**Aim of the exercise**
Where a line of the records holds the string "brown", copy that line.

+++ Excerpted records

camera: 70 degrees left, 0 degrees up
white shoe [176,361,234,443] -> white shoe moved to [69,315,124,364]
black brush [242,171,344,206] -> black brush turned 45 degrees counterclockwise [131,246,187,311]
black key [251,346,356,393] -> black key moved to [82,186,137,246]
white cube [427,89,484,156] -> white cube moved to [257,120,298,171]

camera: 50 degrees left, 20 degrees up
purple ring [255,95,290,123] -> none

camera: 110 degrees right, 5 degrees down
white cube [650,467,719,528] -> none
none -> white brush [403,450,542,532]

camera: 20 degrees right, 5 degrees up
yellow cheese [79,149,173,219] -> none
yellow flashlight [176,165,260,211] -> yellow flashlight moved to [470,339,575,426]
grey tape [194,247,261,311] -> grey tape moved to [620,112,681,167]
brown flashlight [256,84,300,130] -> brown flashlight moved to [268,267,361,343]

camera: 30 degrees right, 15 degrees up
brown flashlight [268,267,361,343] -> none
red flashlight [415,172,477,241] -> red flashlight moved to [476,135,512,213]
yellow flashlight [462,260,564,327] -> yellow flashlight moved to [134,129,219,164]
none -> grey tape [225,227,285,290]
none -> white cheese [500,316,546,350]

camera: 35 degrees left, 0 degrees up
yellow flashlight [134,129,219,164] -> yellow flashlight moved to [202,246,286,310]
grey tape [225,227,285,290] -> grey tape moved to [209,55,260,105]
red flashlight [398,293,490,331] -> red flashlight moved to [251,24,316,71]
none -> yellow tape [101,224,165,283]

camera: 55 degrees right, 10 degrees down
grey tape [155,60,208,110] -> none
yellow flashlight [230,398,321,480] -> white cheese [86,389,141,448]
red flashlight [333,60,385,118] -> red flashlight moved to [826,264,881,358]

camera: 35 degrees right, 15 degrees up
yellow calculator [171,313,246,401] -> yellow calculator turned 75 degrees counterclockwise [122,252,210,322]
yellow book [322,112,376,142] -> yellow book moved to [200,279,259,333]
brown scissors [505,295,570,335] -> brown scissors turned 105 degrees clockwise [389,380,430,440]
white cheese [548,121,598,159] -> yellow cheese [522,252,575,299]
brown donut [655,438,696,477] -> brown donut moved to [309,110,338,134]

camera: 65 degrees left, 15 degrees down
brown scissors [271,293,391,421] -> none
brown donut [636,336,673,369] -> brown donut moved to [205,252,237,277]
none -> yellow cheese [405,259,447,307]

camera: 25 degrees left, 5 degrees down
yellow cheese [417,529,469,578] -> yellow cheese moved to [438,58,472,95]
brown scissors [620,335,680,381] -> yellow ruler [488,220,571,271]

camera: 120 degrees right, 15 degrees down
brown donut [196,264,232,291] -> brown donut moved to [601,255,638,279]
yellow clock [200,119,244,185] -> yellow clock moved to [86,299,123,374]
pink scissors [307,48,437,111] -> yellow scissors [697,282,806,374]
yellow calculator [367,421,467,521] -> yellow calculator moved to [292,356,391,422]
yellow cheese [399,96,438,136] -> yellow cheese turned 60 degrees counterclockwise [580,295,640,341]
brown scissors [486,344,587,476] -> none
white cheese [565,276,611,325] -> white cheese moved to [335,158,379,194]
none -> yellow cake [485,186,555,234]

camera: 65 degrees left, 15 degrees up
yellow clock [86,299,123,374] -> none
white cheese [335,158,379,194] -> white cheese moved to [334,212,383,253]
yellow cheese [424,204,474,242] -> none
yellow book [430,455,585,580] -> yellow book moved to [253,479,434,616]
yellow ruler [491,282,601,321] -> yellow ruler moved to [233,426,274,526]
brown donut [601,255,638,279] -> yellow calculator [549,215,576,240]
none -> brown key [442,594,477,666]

++++++

**Response to the exercise**
brown flashlight [256,84,300,130] -> brown flashlight moved to [268,267,361,343]
brown flashlight [268,267,361,343] -> none
brown scissors [505,295,570,335] -> brown scissors turned 105 degrees clockwise [389,380,430,440]
brown donut [655,438,696,477] -> brown donut moved to [309,110,338,134]
brown scissors [271,293,391,421] -> none
brown donut [636,336,673,369] -> brown donut moved to [205,252,237,277]
brown scissors [620,335,680,381] -> yellow ruler [488,220,571,271]
brown donut [196,264,232,291] -> brown donut moved to [601,255,638,279]
brown scissors [486,344,587,476] -> none
brown donut [601,255,638,279] -> yellow calculator [549,215,576,240]
none -> brown key [442,594,477,666]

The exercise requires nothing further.